■ **WHAT YOU SHOULD DO**:
When you repeat the entries below, keep each word exactly as it is and drop the pictures.

■ **EXTRACTED INFORMATION**:

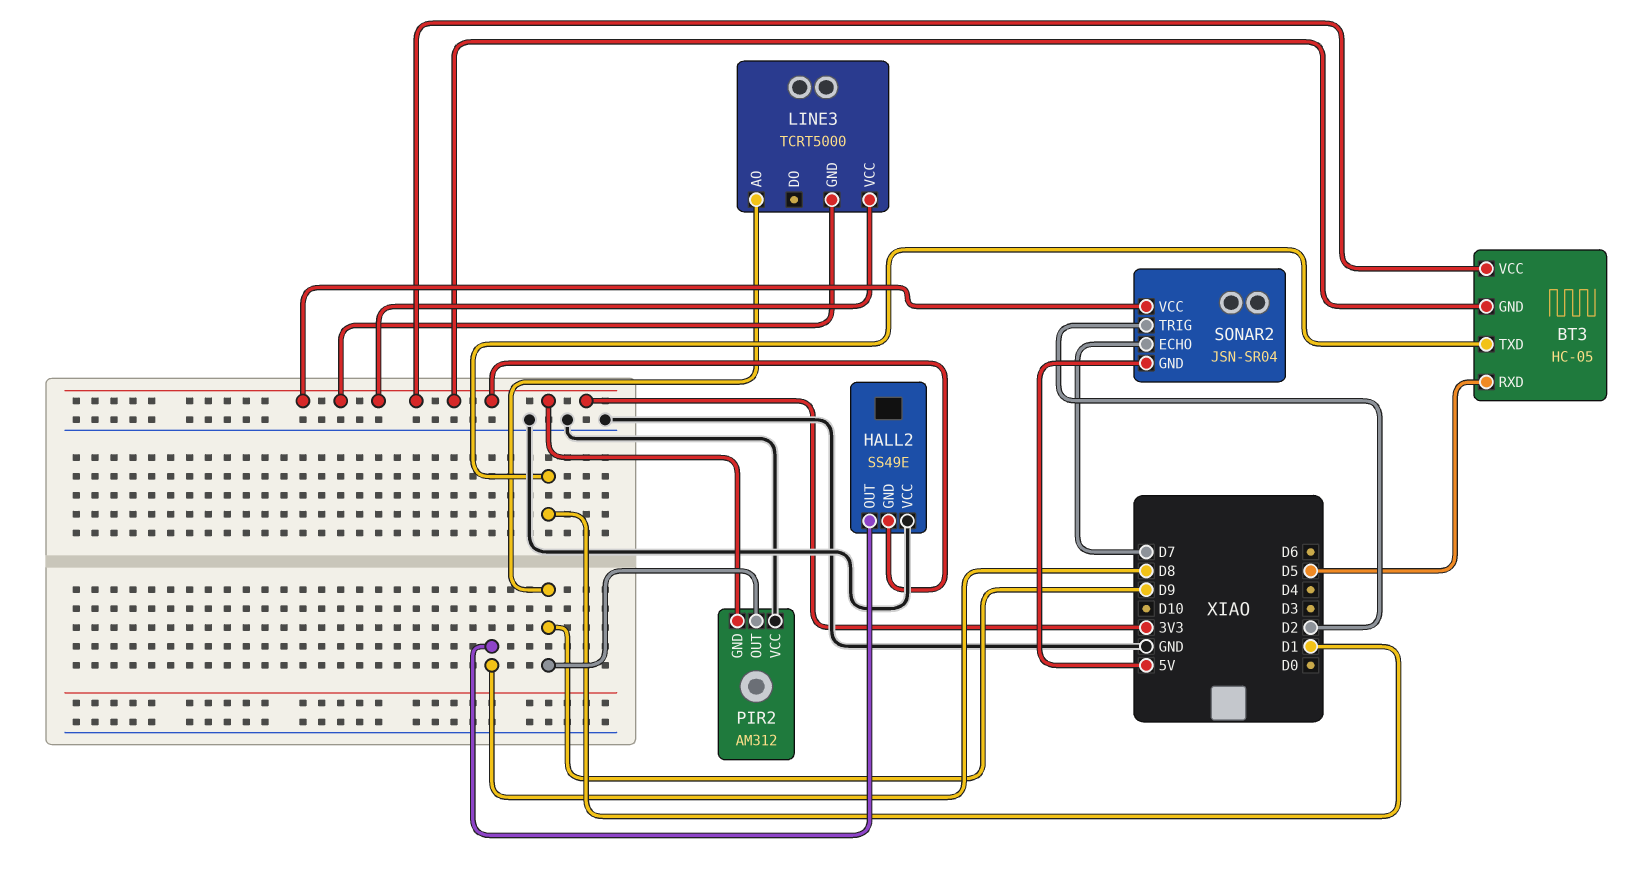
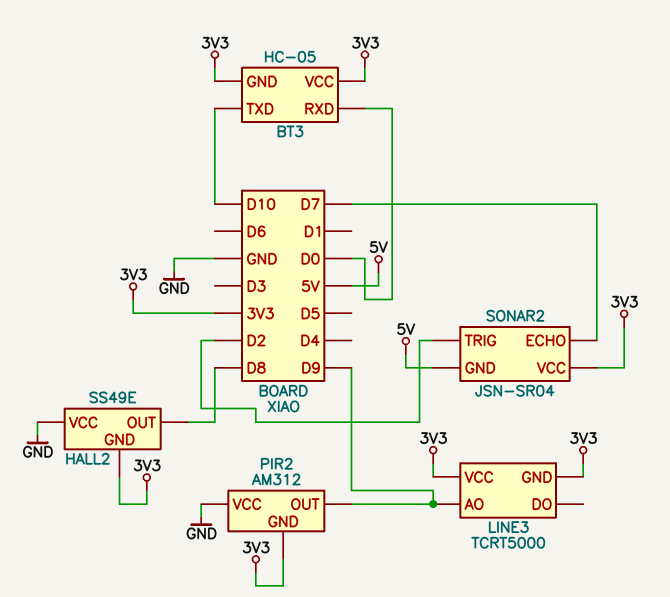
BT3 pin RXD: D5 -> D0
BT3 pin TXD: D1 -> D10

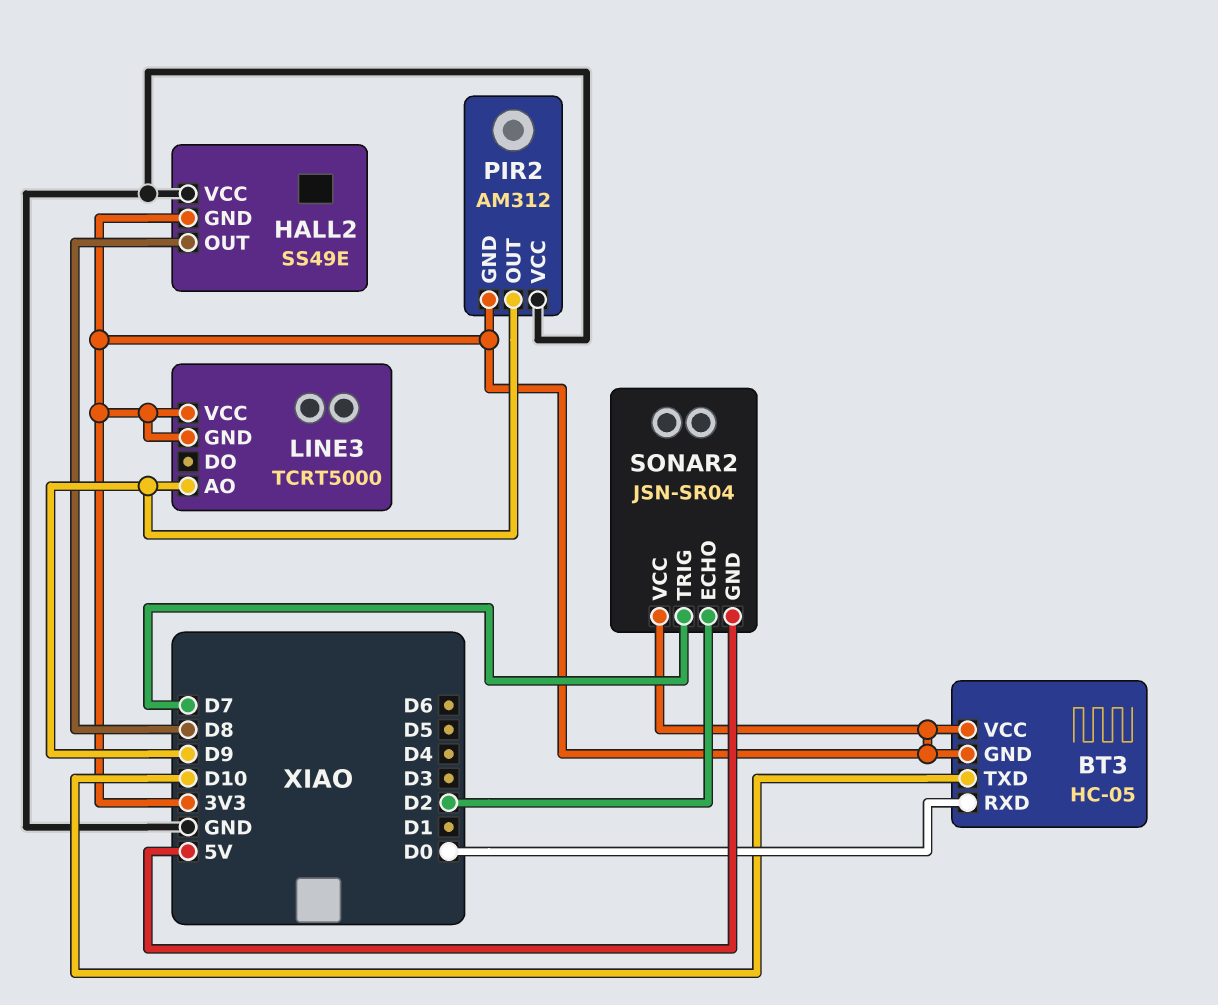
SONAR2 pin ECHO: D7 -> D2
SONAR2 pin TRIG: D2 -> D7

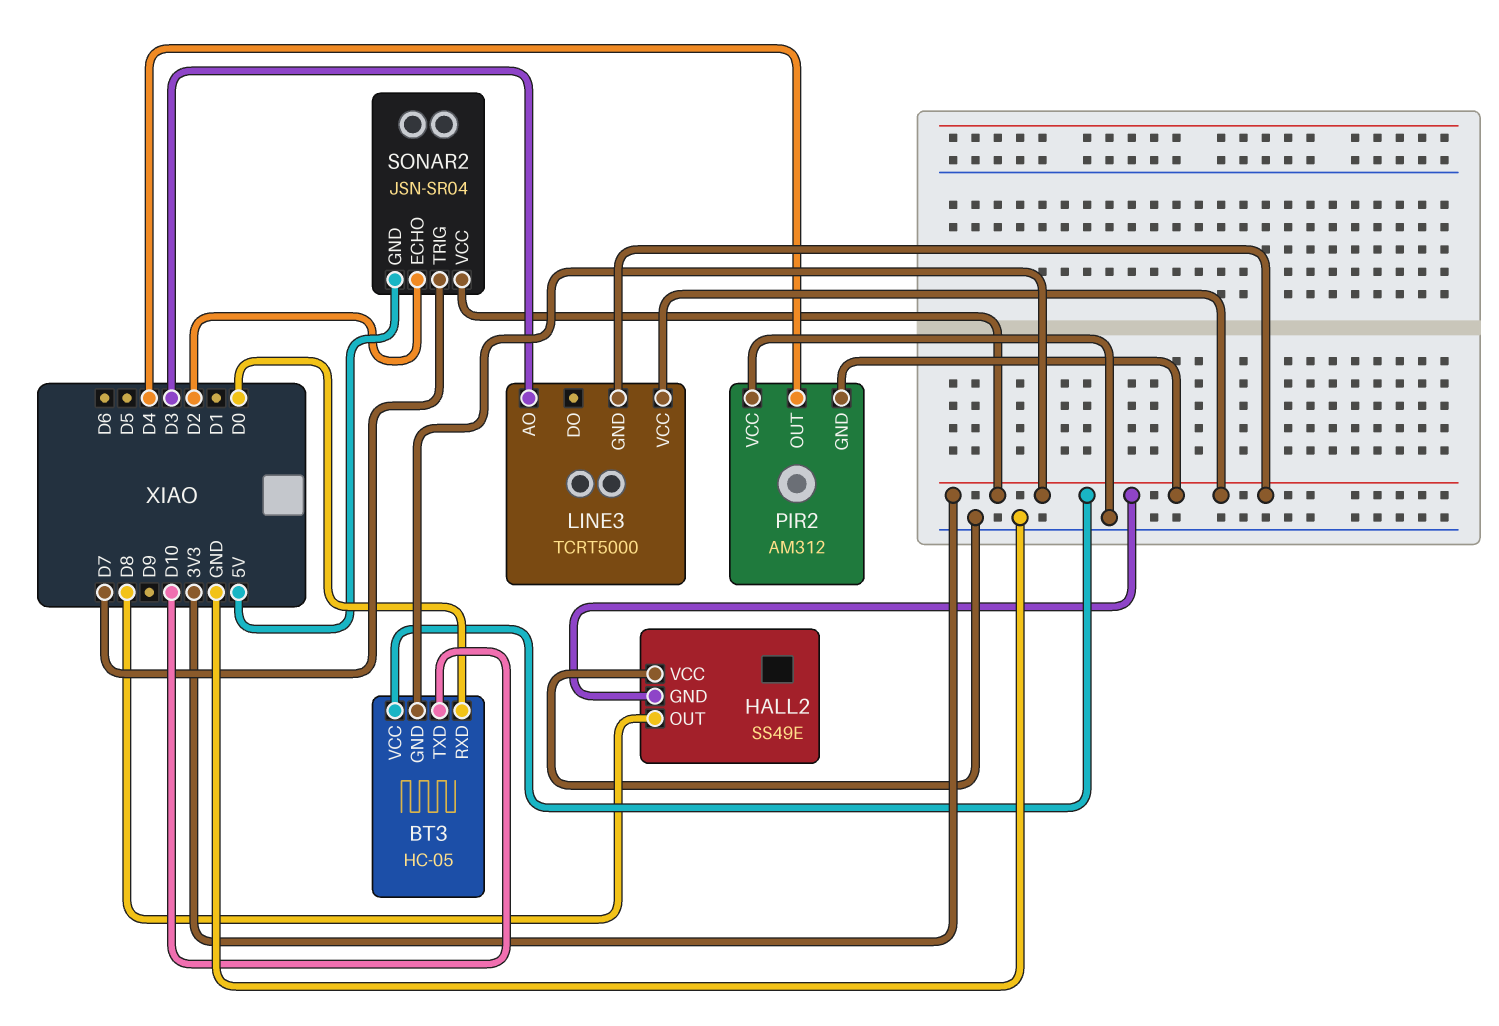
LINE3 pin AO: D9 -> D3
PIR2 pin OUT: D9 -> D4

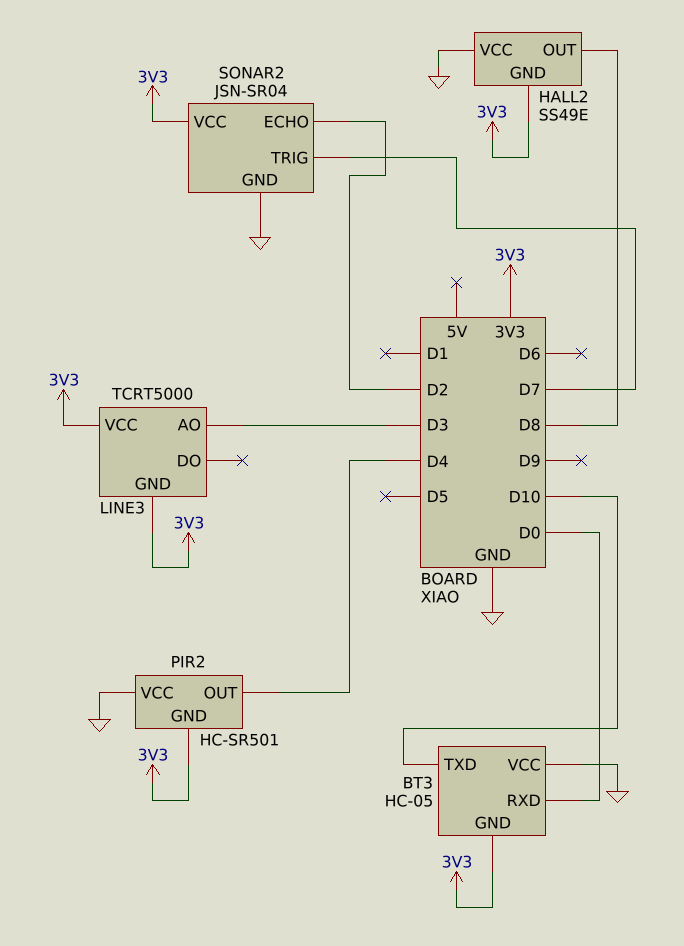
BT3 pin VCC: 3V3 -> GND
PIR2: AM312 -> HC-SR501
SONAR2 pin GND: 5V -> GND

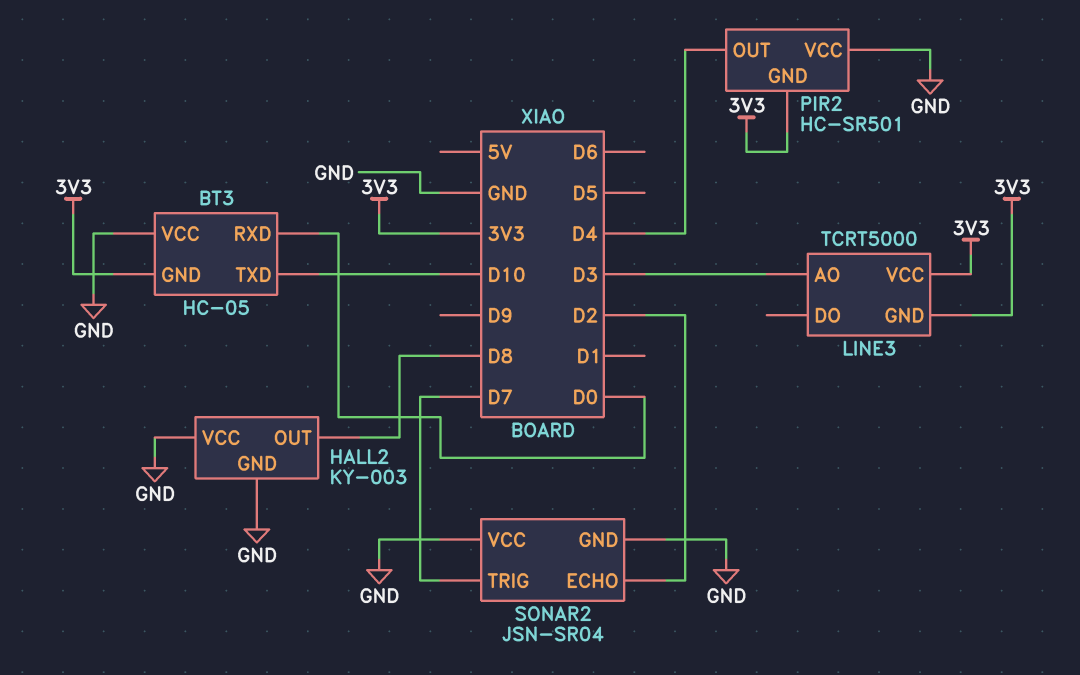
HALL2: SS49E -> KY-003
HALL2 pin GND: 3V3 -> GND
SONAR2 pin VCC: 3V3 -> GND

■ **ANSWER SECTION**:
BT3 pin RXD: D5 -> D0
BT3 pin TXD: D1 -> D10

SONAR2 pin ECHO: D7 -> D2
SONAR2 pin TRIG: D2 -> D7

LINE3 pin AO: D9 -> D3
PIR2 pin OUT: D9 -> D4

BT3 pin VCC: 3V3 -> GND
PIR2: AM312 -> HC-SR501
SONAR2 pin GND: 5V -> GND

HALL2: SS49E -> KY-003
HALL2 pin GND: 3V3 -> GND
SONAR2 pin VCC: 3V3 -> GND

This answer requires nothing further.